## EXERCISE PROMPT
Copy out the records below word for word, from the line with "Question: Is matte" to the line with "Is green wood", including both of those lines. Leave out the pictures.

---------- DATA SHOWN ----------

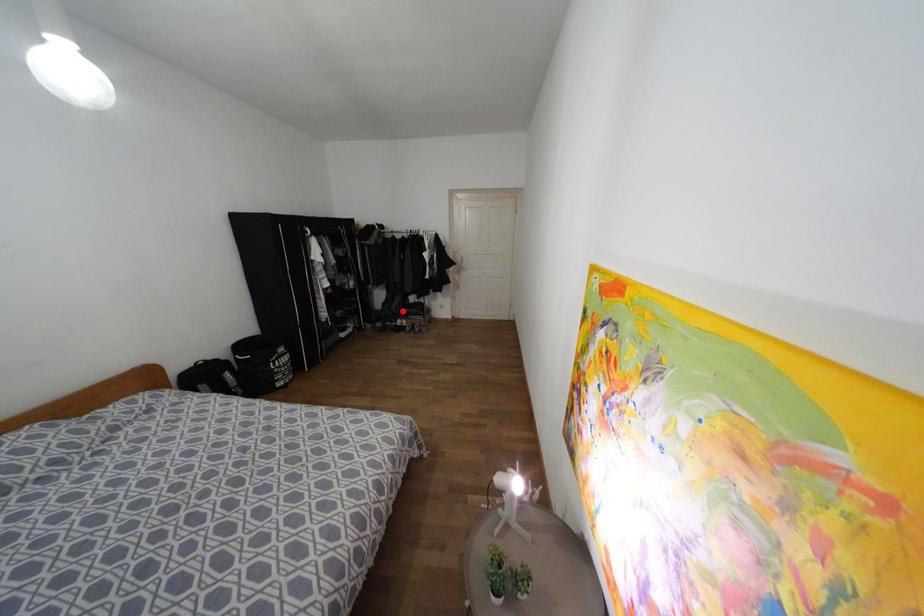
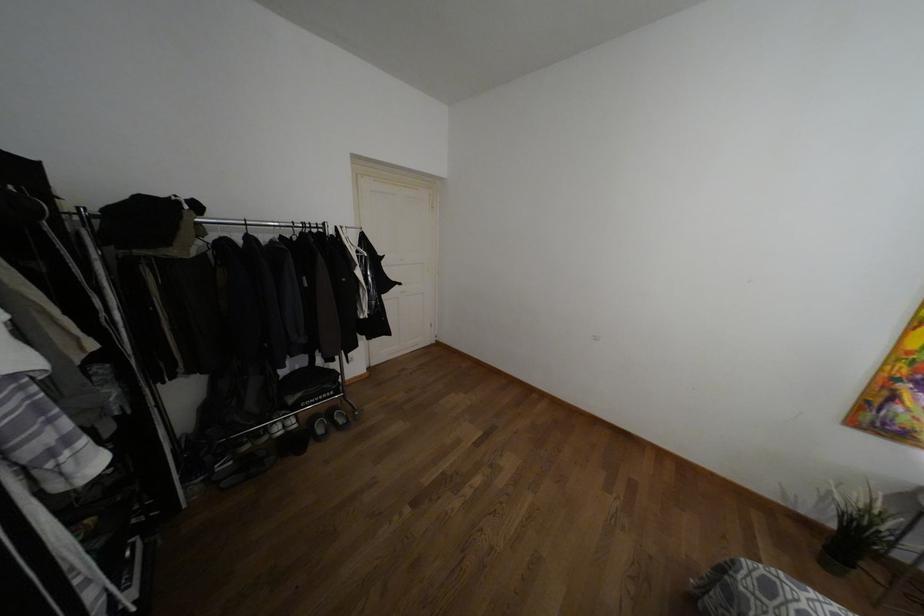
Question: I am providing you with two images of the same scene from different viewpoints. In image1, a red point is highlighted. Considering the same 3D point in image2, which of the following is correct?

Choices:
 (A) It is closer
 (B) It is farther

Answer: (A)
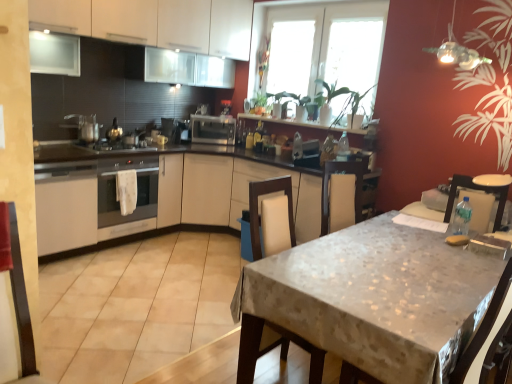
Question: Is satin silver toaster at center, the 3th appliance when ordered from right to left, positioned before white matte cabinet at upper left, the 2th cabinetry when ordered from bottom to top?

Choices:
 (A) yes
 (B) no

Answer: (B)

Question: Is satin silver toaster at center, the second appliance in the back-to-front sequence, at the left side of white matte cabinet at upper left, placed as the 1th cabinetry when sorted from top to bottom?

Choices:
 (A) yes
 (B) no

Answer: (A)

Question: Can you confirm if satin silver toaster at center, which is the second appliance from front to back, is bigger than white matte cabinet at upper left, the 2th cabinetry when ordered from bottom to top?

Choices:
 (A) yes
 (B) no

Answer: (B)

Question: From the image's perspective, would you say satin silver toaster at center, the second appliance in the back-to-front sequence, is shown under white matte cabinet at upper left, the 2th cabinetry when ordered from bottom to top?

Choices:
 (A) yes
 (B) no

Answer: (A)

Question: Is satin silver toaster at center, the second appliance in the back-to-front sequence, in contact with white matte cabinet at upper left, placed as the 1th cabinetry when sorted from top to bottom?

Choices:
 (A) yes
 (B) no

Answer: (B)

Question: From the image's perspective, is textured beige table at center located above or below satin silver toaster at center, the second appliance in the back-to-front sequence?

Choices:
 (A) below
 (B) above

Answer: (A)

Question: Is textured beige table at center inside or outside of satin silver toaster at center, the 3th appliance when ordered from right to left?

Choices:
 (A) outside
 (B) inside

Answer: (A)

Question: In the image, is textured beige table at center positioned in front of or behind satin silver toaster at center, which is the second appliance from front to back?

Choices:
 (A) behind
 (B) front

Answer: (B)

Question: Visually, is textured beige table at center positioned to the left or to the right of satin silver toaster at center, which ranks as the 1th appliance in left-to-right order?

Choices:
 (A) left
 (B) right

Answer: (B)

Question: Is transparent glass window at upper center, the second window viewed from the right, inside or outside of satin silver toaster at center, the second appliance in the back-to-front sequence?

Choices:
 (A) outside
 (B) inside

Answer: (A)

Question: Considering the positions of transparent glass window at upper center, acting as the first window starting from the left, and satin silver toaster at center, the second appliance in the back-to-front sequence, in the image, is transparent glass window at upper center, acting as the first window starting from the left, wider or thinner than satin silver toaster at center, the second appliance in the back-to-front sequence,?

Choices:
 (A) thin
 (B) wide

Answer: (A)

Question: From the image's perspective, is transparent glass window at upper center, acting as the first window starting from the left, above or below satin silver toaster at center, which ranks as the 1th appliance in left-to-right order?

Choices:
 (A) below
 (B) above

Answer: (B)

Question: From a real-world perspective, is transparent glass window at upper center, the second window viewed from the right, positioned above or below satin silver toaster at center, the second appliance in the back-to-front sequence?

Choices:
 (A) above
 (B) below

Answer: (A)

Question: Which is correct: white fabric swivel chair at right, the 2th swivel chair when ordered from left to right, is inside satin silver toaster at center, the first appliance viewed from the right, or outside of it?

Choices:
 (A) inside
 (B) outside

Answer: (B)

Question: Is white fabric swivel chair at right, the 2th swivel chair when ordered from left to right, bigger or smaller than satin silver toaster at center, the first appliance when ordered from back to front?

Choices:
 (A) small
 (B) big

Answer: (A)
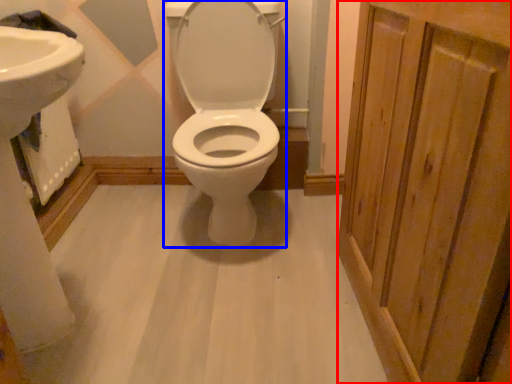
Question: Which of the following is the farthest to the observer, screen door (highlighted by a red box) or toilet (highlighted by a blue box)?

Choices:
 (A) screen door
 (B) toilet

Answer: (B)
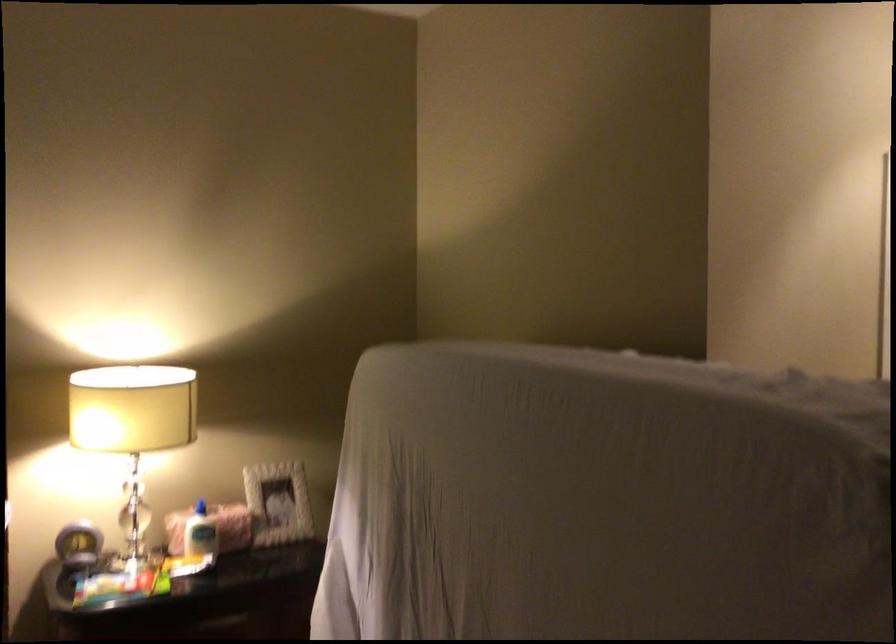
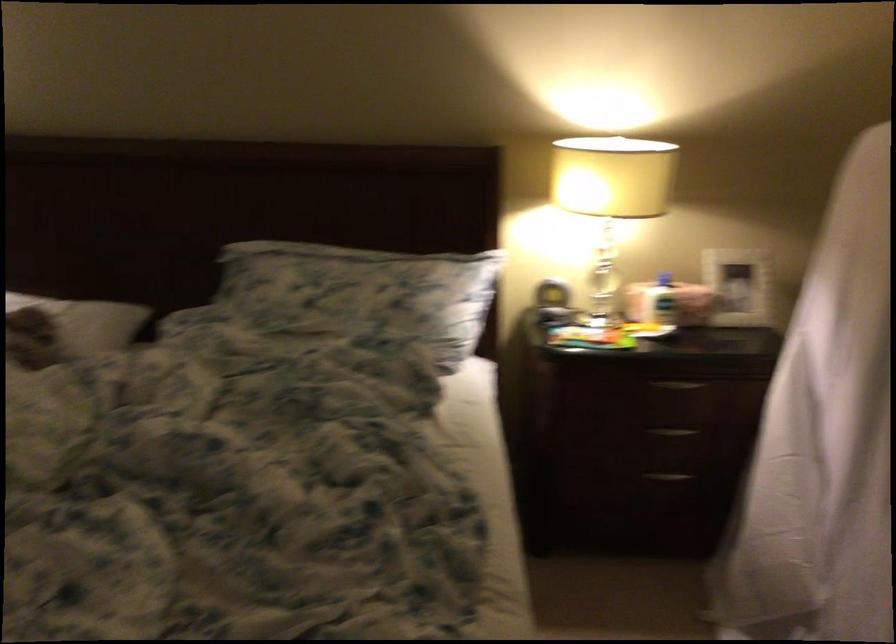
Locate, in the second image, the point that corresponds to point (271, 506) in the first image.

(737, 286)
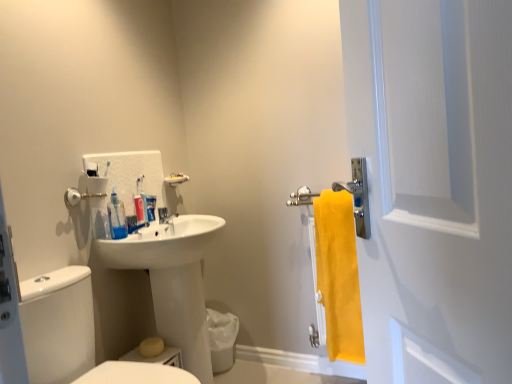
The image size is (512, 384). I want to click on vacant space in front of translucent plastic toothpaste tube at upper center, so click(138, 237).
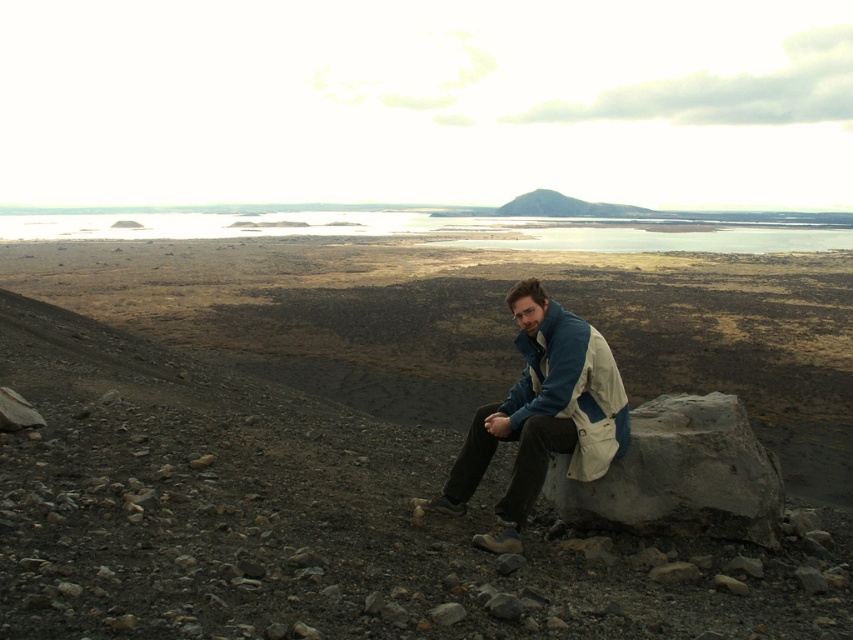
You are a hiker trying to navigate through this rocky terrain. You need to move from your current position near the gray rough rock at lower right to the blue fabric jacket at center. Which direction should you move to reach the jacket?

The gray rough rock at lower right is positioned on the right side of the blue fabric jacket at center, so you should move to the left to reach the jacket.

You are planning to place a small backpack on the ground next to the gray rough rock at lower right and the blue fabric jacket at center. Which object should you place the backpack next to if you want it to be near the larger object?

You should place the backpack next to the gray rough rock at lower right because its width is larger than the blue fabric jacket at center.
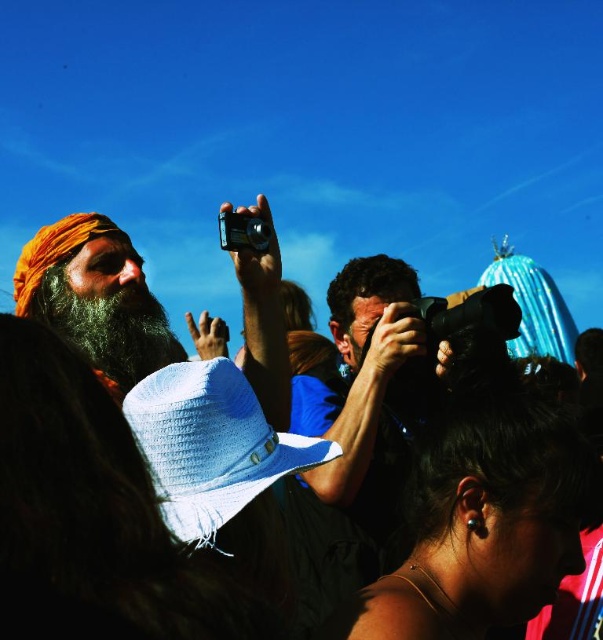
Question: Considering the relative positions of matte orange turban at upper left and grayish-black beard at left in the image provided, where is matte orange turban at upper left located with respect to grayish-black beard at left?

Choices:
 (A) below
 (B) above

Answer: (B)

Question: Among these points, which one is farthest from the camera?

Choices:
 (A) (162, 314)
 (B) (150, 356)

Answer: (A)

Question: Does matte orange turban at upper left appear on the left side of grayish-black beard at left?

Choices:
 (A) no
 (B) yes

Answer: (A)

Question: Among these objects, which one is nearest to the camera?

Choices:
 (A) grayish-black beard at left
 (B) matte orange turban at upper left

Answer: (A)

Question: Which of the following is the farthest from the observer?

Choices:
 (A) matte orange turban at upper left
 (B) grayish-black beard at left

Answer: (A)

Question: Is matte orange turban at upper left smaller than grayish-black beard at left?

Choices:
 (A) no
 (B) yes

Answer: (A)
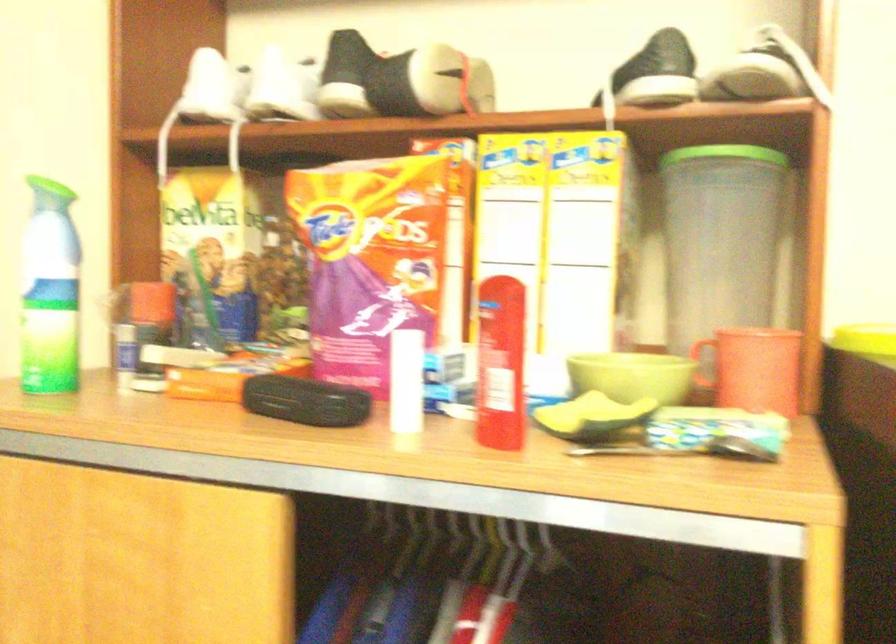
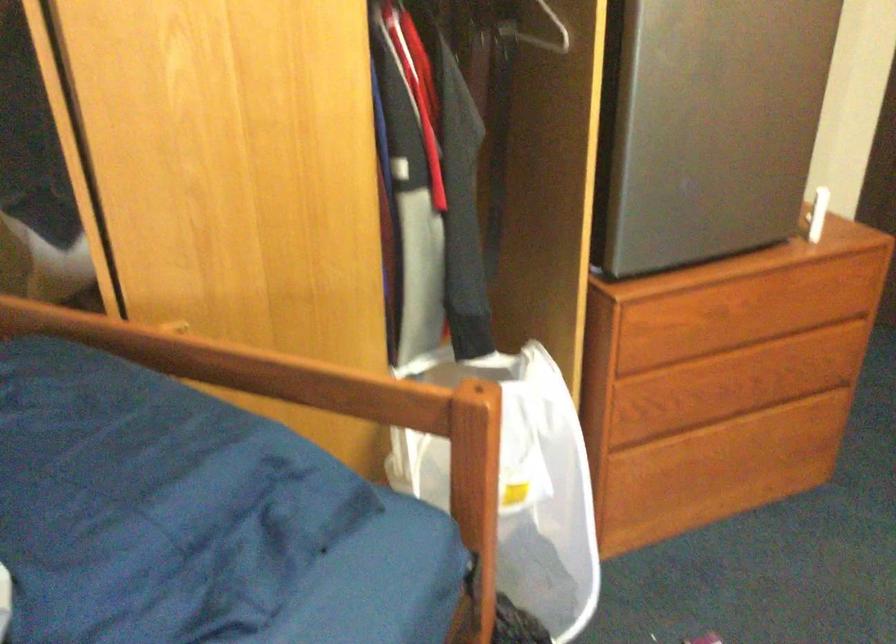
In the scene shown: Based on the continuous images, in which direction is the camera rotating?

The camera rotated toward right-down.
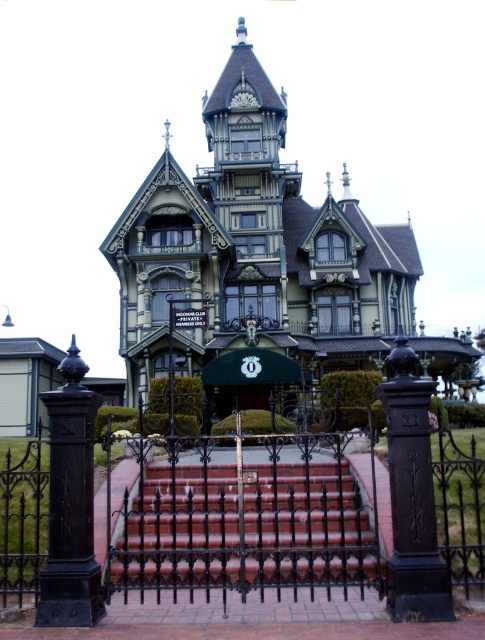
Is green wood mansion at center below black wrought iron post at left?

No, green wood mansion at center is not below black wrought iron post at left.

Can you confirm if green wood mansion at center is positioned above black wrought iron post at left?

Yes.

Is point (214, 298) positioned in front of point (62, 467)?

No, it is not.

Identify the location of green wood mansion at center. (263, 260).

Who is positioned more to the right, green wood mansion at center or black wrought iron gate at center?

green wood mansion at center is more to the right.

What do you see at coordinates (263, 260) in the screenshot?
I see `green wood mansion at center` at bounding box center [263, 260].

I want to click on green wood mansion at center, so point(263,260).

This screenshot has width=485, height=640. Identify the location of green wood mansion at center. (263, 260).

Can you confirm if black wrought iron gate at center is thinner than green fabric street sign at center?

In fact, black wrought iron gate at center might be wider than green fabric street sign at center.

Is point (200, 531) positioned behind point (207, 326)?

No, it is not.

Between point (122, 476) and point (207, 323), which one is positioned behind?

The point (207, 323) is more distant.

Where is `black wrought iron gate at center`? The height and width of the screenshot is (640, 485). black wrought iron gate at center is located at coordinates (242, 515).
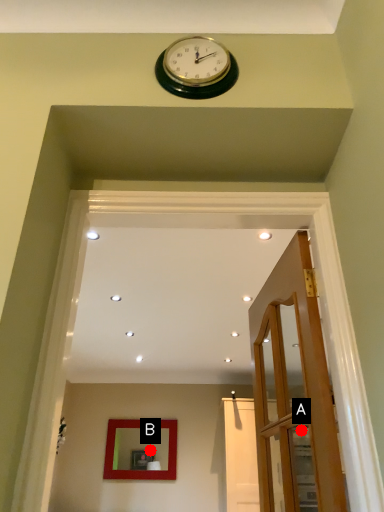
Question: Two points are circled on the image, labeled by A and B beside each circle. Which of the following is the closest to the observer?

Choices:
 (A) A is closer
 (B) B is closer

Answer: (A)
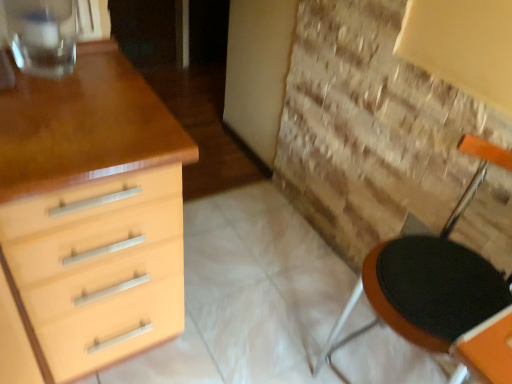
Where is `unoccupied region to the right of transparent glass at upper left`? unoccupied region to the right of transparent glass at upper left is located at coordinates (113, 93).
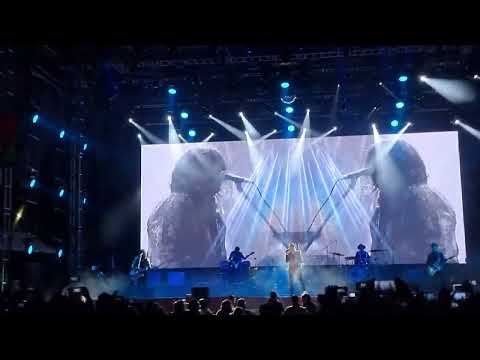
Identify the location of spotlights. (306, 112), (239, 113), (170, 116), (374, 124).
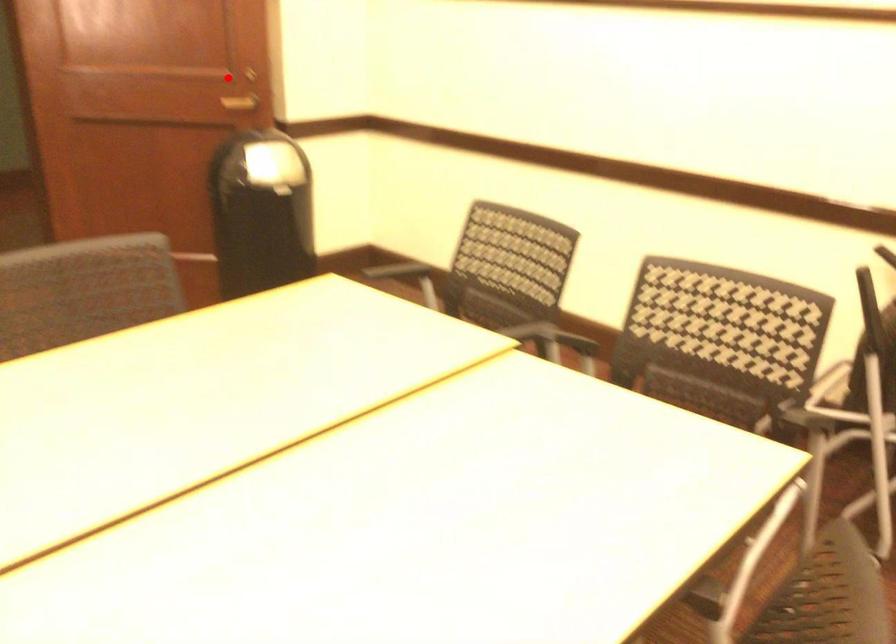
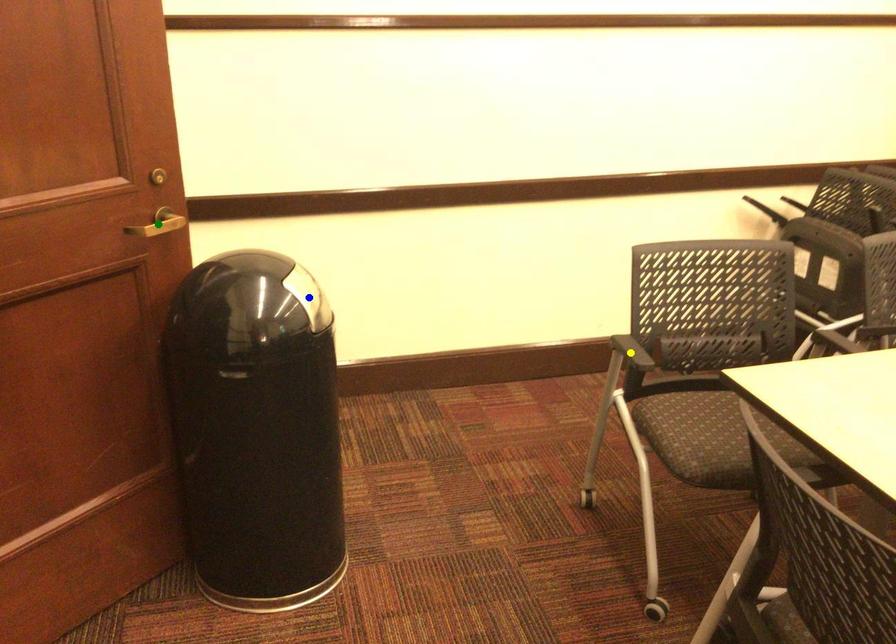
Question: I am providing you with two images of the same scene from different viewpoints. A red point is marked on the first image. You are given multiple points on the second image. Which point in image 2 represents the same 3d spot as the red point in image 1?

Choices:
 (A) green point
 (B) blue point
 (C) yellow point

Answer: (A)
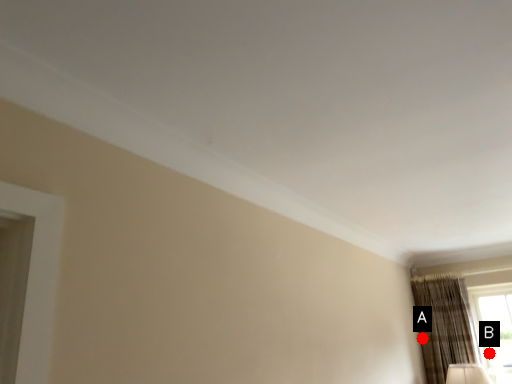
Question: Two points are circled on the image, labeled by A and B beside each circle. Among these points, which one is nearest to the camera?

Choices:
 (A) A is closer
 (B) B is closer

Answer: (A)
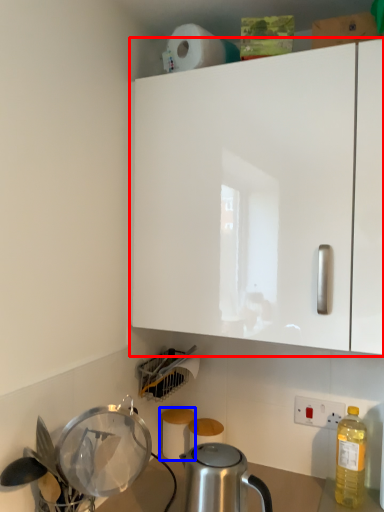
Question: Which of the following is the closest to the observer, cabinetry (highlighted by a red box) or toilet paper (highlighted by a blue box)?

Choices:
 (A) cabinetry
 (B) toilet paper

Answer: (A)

----------

## SOLUTION BELOW
Question: Is matte orange turban at upper left smaller than grayish-black beard at left?

Choices:
 (A) no
 (B) yes

Answer: (A)
In the scene shown: Based on the continuous images, in which direction is the camera rotating?

The camera rotated toward right-down.
Is green wood mansion at center below black wrought iron post at left?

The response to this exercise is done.